§ **THE DATA**:
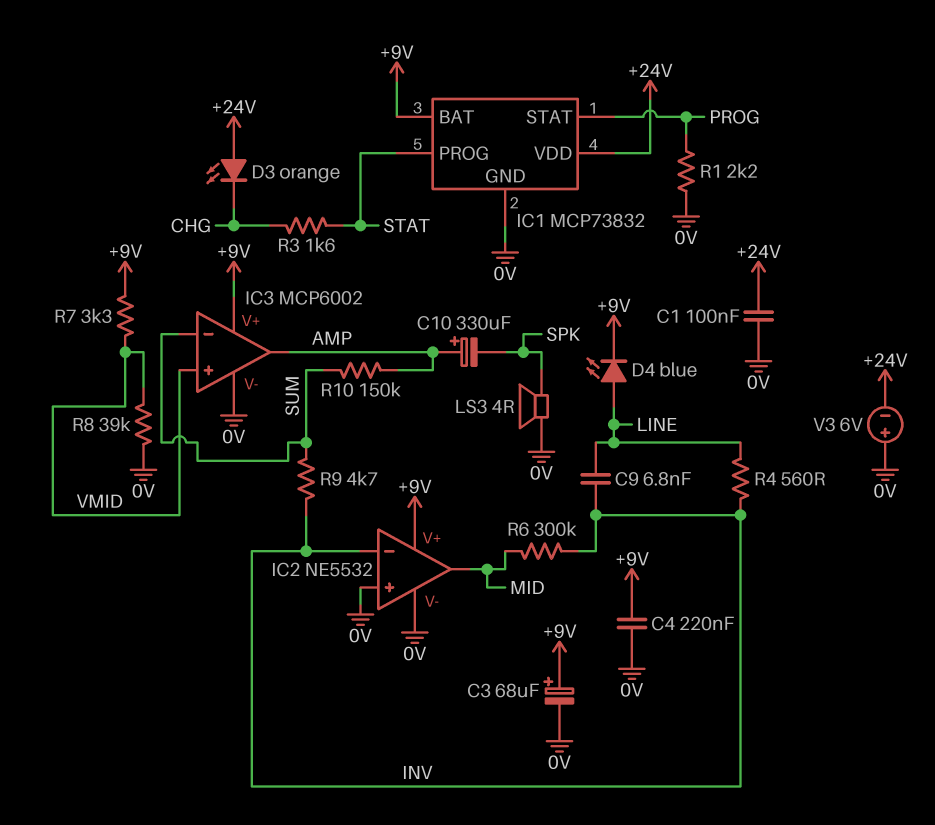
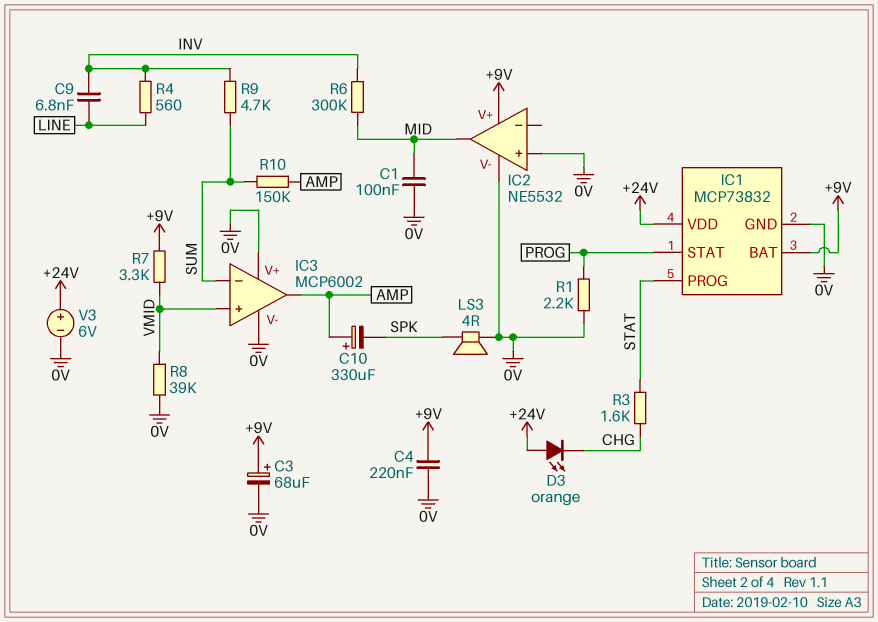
C1: 100nF (+24V, 0V) -> 100nF (0V, MID)
D4: LED blue (A LINE, K +9V) -> none
IC2 pin in-: INV -> none
IC3 pin V+: +9V -> 0V
V3: 6V (plus 0V, minus +24V) -> 6V (plus +24V, minus 0V)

§ **PROBLEM DETAILS**: Would you return the whole listing exactly, without the pictures?

§ **TASK ANSWER**:
C1: 100nF (+24V, 0V) -> 100nF (0V, MID)
D4: LED blue (A LINE, K +9V) -> none
IC2 pin in-: INV -> none
IC3 pin V+: +9V -> 0V
V3: 6V (plus 0V, minus +24V) -> 6V (plus +24V, minus 0V)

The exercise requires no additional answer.